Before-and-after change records
== Segment start ==

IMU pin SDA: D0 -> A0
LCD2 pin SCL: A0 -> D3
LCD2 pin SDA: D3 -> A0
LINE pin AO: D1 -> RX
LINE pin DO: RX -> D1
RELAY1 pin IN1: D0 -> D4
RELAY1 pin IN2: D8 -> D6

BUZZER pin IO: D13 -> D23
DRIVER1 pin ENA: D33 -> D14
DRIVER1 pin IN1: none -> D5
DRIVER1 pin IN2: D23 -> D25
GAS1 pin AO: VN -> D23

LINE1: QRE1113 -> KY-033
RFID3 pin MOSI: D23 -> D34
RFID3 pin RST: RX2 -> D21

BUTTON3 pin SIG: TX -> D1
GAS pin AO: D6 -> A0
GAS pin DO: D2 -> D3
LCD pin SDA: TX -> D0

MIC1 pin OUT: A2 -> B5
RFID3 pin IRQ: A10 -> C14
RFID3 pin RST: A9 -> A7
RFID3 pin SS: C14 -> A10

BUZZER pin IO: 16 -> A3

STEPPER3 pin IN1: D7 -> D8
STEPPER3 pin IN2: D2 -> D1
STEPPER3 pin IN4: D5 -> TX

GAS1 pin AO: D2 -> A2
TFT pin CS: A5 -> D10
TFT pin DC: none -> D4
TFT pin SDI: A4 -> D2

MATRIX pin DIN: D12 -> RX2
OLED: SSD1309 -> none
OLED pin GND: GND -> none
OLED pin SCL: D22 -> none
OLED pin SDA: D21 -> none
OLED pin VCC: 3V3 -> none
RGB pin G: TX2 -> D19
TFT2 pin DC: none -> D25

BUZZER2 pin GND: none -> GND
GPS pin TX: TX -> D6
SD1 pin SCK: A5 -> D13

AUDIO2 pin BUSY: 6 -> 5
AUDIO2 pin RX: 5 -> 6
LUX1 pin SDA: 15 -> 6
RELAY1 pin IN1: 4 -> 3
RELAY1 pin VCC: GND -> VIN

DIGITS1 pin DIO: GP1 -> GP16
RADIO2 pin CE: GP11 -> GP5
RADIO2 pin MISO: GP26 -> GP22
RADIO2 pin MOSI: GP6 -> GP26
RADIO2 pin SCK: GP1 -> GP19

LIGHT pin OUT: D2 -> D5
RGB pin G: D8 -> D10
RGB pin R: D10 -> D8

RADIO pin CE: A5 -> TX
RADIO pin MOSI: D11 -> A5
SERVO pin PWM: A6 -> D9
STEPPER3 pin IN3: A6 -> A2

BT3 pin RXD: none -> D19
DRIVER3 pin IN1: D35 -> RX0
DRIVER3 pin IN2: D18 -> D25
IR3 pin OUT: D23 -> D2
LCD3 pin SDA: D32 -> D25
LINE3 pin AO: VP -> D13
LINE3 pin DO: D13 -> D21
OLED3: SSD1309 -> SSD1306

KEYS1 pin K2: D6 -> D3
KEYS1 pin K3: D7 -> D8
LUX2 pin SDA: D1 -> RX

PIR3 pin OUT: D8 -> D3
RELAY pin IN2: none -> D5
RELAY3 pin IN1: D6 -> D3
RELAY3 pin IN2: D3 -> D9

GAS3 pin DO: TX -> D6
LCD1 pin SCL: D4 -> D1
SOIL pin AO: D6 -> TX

== Segment end ==

What to work on ▸
Set down each line exactly as it appears in the data.

Exercise answer ▸
IMU pin SDA: D0 -> A0
LCD2 pin SCL: A0 -> D3
LCD2 pin SDA: D3 -> A0
LINE pin AO: D1 -> RX
LINE pin DO: RX -> D1
RELAY1 pin IN1: D0 -> D4
RELAY1 pin IN2: D8 -> D6

BUZZER pin IO: D13 -> D23
DRIVER1 pin ENA: D33 -> D14
DRIVER1 pin IN1: none -> D5
DRIVER1 pin IN2: D23 -> D25
GAS1 pin AO: VN -> D23

LINE1: QRE1113 -> KY-033
RFID3 pin MOSI: D23 -> D34
RFID3 pin RST: RX2 -> D21

BUTTON3 pin SIG: TX -> D1
GAS pin AO: D6 -> A0
GAS pin DO: D2 -> D3
LCD pin SDA: TX -> D0

MIC1 pin OUT: A2 -> B5
RFID3 pin IRQ: A10 -> C14
RFID3 pin RST: A9 -> A7
RFID3 pin SS: C14 -> A10

BUZZER pin IO: 16 -> A3

STEPPER3 pin IN1: D7 -> D8
STEPPER3 pin IN2: D2 -> D1
STEPPER3 pin IN4: D5 -> TX

GAS1 pin AO: D2 -> A2
TFT pin CS: A5 -> D10
TFT pin DC: none -> D4
TFT pin SDI: A4 -> D2

MATRIX pin DIN: D12 -> RX2
OLED: SSD1309 -> none
OLED pin GND: GND -> none
OLED pin SCL: D22 -> none
OLED pin SDA: D21 -> none
OLED pin VCC: 3V3 -> none
RGB pin G: TX2 -> D19
TFT2 pin DC: none -> D25

BUZZER2 pin GND: none -> GND
GPS pin TX: TX -> D6
SD1 pin SCK: A5 -> D13

AUDIO2 pin BUSY: 6 -> 5
AUDIO2 pin RX: 5 -> 6
LUX1 pin SDA: 15 -> 6
RELAY1 pin IN1: 4 -> 3
RELAY1 pin VCC: GND -> VIN

DIGITS1 pin DIO: GP1 -> GP16
RADIO2 pin CE: GP11 -> GP5
RADIO2 pin MISO: GP26 -> GP22
RADIO2 pin MOSI: GP6 -> GP26
RADIO2 pin SCK: GP1 -> GP19

LIGHT pin OUT: D2 -> D5
RGB pin G: D8 -> D10
RGB pin R: D10 -> D8

RADIO pin CE: A5 -> TX
RADIO pin MOSI: D11 -> A5
SERVO pin PWM: A6 -> D9
STEPPER3 pin IN3: A6 -> A2

BT3 pin RXD: none -> D19
DRIVER3 pin IN1: D35 -> RX0
DRIVER3 pin IN2: D18 -> D25
IR3 pin OUT: D23 -> D2
LCD3 pin SDA: D32 -> D25
LINE3 pin AO: VP -> D13
LINE3 pin DO: D13 -> D21
OLED3: SSD1309 -> SSD1306

KEYS1 pin K2: D6 -> D3
KEYS1 pin K3: D7 -> D8
LUX2 pin SDA: D1 -> RX

PIR3 pin OUT: D8 -> D3
RELAY pin IN2: none -> D5
RELAY3 pin IN1: D6 -> D3
RELAY3 pin IN2: D3 -> D9

GAS3 pin DO: TX -> D6
LCD1 pin SCL: D4 -> D1
SOIL pin AO: D6 -> TX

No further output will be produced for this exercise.